### WHAT THIS TASK INVOLVES
In your reply, print every line of the listing exactly and omit all images.

### STORED DATA
+===+

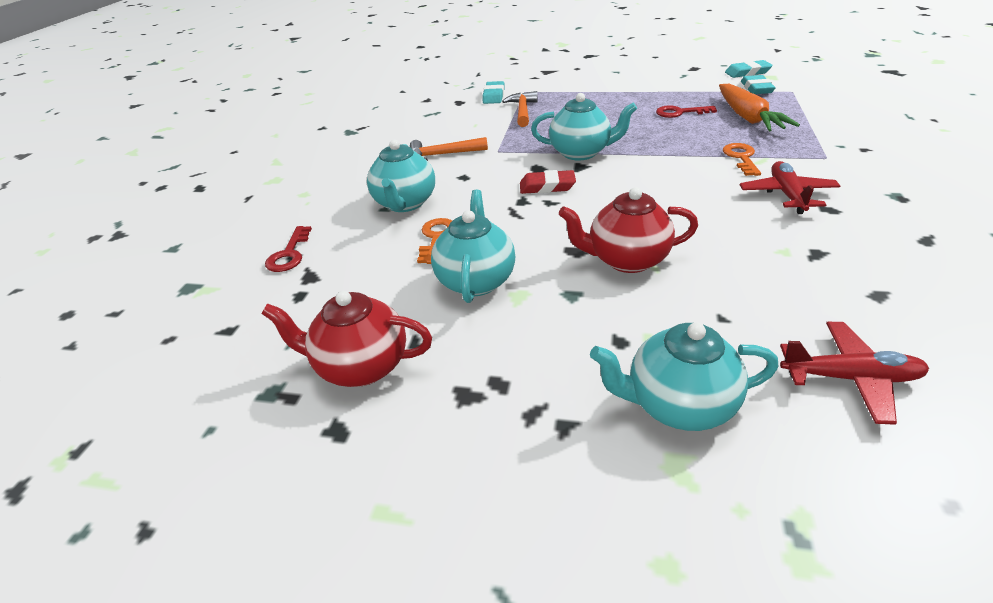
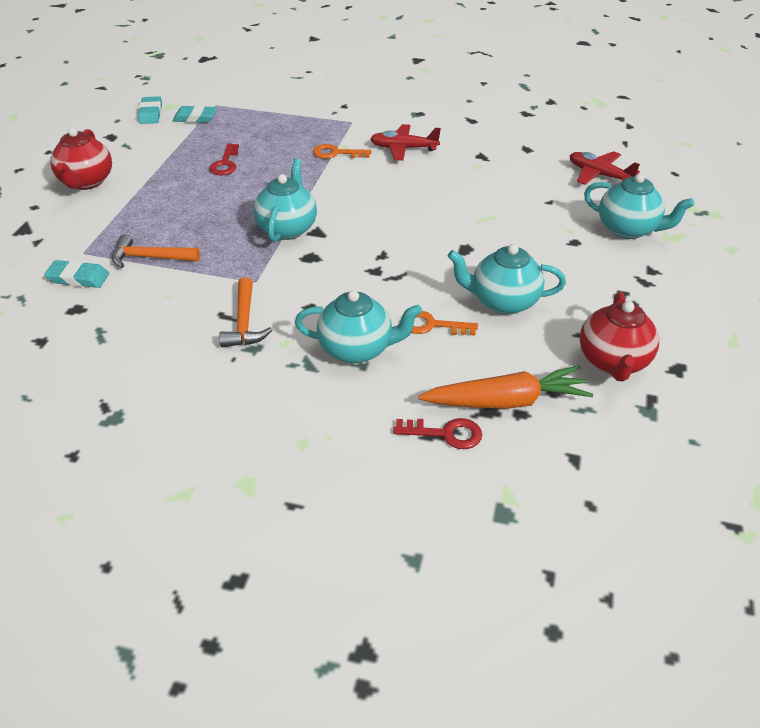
camera: 90 degrees left, 5 degrees up
(547, 186) = (351, 254): red eraser -> none
(626, 260) = (481, 227): red teapot -> red teapot (86, 182)
(678, 405) = (628, 229): turquoise teapot -> turquoise teapot turned 60 degrees counterclockwise
(748, 118) = (259, 135): orange carrot -> orange carrot (506, 401)
(850, 378) = (599, 175): red plane -> red plane turned 60 degrees counterclockwise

+===+

### OUTPUT FOR THIS EXERCISE
camera: 90 degrees left, 5 degrees up
(547, 186) = (351, 254): red eraser -> none
(626, 260) = (481, 227): red teapot -> red teapot (86, 182)
(678, 405) = (628, 229): turquoise teapot -> turquoise teapot turned 60 degrees counterclockwise
(748, 118) = (259, 135): orange carrot -> orange carrot (506, 401)
(850, 378) = (599, 175): red plane -> red plane turned 60 degrees counterclockwise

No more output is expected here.